● **What the exercise asks**
Copying exactly, give the lines in the material below from the one with "camera: 55 degrees left, 5 degrees up" to the one with "(287, 293) = (436, 393): green", ends included, and nothing besides.

● **Input records**
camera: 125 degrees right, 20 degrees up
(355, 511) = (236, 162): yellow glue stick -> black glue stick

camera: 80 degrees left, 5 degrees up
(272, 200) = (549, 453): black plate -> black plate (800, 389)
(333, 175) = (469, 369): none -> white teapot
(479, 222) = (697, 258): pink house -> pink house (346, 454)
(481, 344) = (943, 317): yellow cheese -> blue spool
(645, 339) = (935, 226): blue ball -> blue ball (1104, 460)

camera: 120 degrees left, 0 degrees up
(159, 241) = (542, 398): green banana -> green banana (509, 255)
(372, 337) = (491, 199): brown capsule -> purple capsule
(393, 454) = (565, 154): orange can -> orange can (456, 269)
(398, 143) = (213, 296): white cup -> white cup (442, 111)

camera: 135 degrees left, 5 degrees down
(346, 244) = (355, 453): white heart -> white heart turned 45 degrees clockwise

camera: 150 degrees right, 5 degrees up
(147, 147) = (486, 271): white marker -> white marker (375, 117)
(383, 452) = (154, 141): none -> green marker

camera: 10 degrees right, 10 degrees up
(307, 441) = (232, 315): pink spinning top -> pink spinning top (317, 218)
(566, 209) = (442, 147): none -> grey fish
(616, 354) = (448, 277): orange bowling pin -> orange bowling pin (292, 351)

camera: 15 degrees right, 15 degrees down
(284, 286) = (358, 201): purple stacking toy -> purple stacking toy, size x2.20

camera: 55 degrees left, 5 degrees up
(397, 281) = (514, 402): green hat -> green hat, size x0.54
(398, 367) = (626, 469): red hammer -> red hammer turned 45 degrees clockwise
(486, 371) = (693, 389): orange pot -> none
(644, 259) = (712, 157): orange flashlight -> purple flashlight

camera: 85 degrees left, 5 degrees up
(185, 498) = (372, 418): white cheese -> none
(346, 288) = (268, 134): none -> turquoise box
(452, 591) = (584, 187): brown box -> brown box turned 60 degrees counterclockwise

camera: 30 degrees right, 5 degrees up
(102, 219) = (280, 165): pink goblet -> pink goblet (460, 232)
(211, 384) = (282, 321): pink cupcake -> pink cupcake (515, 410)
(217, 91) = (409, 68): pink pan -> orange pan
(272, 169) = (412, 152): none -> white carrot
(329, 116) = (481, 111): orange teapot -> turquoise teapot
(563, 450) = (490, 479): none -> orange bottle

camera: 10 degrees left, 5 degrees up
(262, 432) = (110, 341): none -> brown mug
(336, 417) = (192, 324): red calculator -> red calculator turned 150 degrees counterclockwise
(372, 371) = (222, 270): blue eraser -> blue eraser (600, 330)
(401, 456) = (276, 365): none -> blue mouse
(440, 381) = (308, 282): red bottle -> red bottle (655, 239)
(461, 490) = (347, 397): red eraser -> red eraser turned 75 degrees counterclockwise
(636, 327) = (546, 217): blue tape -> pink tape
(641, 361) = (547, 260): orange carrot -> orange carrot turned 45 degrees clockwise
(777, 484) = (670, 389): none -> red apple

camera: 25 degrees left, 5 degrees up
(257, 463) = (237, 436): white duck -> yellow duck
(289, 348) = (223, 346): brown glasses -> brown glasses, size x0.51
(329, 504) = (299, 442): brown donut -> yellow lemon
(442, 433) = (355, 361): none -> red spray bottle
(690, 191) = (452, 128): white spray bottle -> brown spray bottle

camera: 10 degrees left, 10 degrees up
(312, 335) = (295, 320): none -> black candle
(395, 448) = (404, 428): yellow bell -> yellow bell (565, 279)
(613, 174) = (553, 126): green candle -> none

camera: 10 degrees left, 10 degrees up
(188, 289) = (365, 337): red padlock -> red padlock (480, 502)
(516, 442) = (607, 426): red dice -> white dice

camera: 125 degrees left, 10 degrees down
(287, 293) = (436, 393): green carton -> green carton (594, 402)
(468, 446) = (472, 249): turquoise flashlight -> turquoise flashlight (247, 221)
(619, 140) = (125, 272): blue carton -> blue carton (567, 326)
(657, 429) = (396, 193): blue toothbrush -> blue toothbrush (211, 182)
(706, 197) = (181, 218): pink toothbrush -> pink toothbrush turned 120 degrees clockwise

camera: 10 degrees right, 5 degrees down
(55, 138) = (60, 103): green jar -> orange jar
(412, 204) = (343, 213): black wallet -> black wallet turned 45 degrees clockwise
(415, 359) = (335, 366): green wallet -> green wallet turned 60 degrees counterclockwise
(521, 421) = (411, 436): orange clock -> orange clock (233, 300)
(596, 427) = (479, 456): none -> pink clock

● **Solution below**
camera: 55 degrees left, 5 degrees up
(397, 281) = (514, 402): green hat -> green hat, size x0.54
(398, 367) = (626, 469): red hammer -> red hammer turned 45 degrees clockwise
(486, 371) = (693, 389): orange pot -> none
(644, 259) = (712, 157): orange flashlight -> purple flashlight

camera: 85 degrees left, 5 degrees up
(185, 498) = (372, 418): white cheese -> none
(346, 288) = (268, 134): none -> turquoise box
(452, 591) = (584, 187): brown box -> brown box turned 60 degrees counterclockwise

camera: 30 degrees right, 5 degrees up
(102, 219) = (280, 165): pink goblet -> pink goblet (460, 232)
(211, 384) = (282, 321): pink cupcake -> pink cupcake (515, 410)
(217, 91) = (409, 68): pink pan -> orange pan
(272, 169) = (412, 152): none -> white carrot
(329, 116) = (481, 111): orange teapot -> turquoise teapot
(563, 450) = (490, 479): none -> orange bottle

camera: 10 degrees left, 5 degrees up
(262, 432) = (110, 341): none -> brown mug
(336, 417) = (192, 324): red calculator -> red calculator turned 150 degrees counterclockwise
(372, 371) = (222, 270): blue eraser -> blue eraser (600, 330)
(401, 456) = (276, 365): none -> blue mouse
(440, 381) = (308, 282): red bottle -> red bottle (655, 239)
(461, 490) = (347, 397): red eraser -> red eraser turned 75 degrees counterclockwise
(636, 327) = (546, 217): blue tape -> pink tape
(641, 361) = (547, 260): orange carrot -> orange carrot turned 45 degrees clockwise
(777, 484) = (670, 389): none -> red apple

camera: 25 degrees left, 5 degrees up
(257, 463) = (237, 436): white duck -> yellow duck
(289, 348) = (223, 346): brown glasses -> brown glasses, size x0.51
(329, 504) = (299, 442): brown donut -> yellow lemon
(442, 433) = (355, 361): none -> red spray bottle
(690, 191) = (452, 128): white spray bottle -> brown spray bottle

camera: 10 degrees left, 10 degrees up
(312, 335) = (295, 320): none -> black candle
(395, 448) = (404, 428): yellow bell -> yellow bell (565, 279)
(613, 174) = (553, 126): green candle -> none

camera: 10 degrees left, 10 degrees up
(188, 289) = (365, 337): red padlock -> red padlock (480, 502)
(516, 442) = (607, 426): red dice -> white dice

camera: 125 degrees left, 10 degrees down
(287, 293) = (436, 393): green carton -> green carton (594, 402)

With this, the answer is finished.